Directions for this task - Every line of the data below that holds the string "down" needs to be reported.

━━━━━ Source information ━━━━━

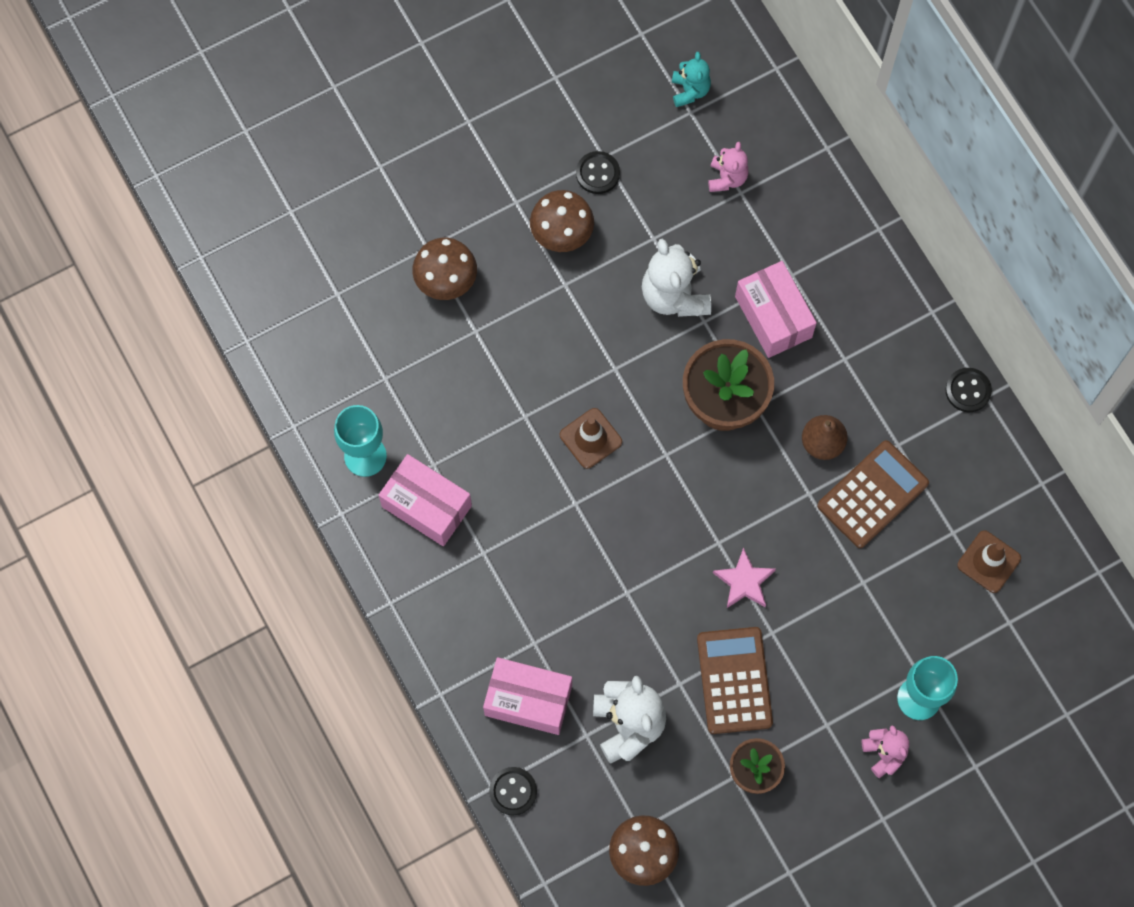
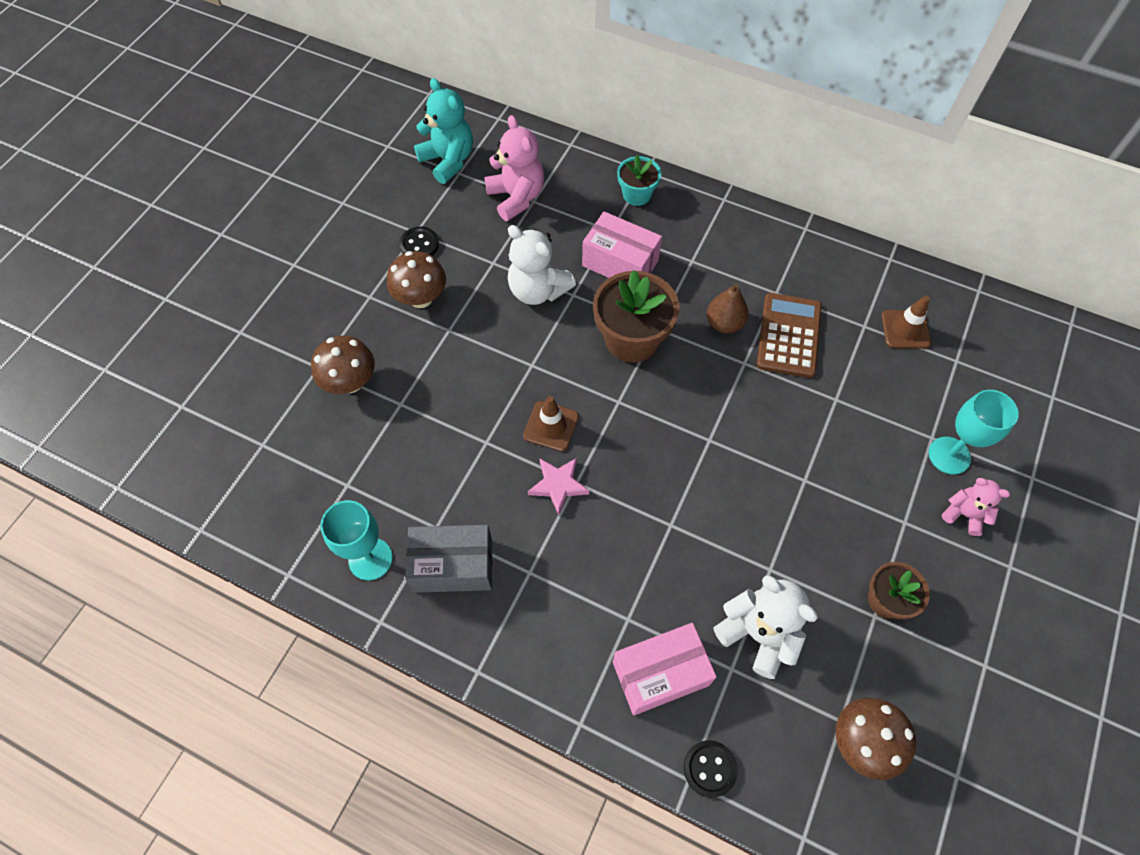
camera: 35 degrees left, 10 degrees down
(426, 506) = (453, 566): pink box -> grey box
(690, 90) = (448, 161): turquoise teddy bear -> turquoise teddy bear, size x1.69
(727, 178) = (516, 197): pink teddy bear -> pink teddy bear, size x1.69
(734, 680) = (809, 537): brown calculator -> none
(744, 581) = (752, 456): pink star -> pink star (558, 485)
(848, 250) = (637, 194): none -> turquoise flower pot
(968, 390) = (790, 232): black button -> none

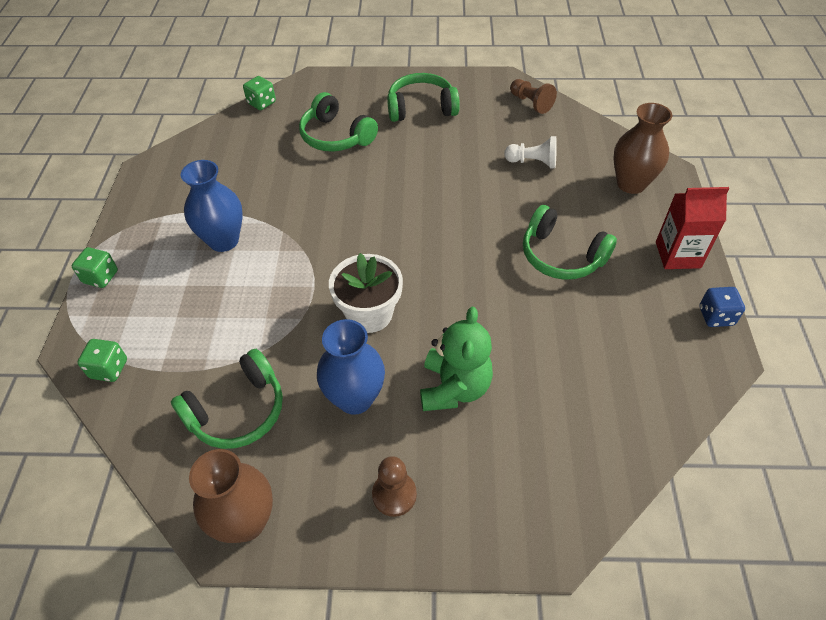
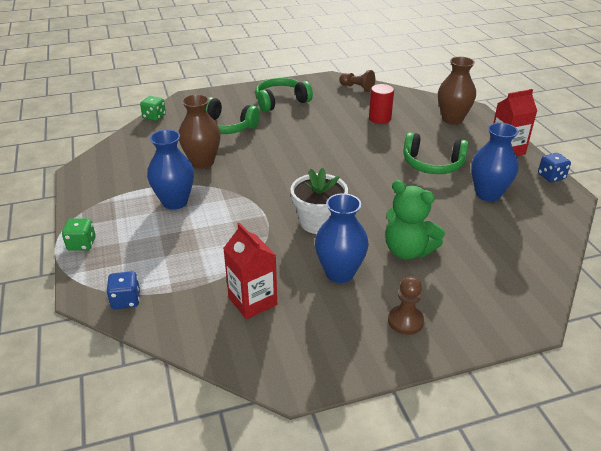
camera: 20 degrees left, 15 degrees down
(109, 369) = (126, 300): green dice -> blue dice
(237, 411) = (252, 301): green headphones -> red carton
(246, 522) = (303, 367): brown vase -> brown vase (202, 162)
(454, 388) = (407, 250): green teddy bear -> green teddy bear turned 135 degrees clockwise
(533, 162) = (379, 118): white pawn -> red cylinder
(609, 324) = (488, 194): none -> blue vase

━━━━━

Response to this exercise -
camera: 35 degrees left, 10 degrees down
camera: 20 degrees left, 15 degrees down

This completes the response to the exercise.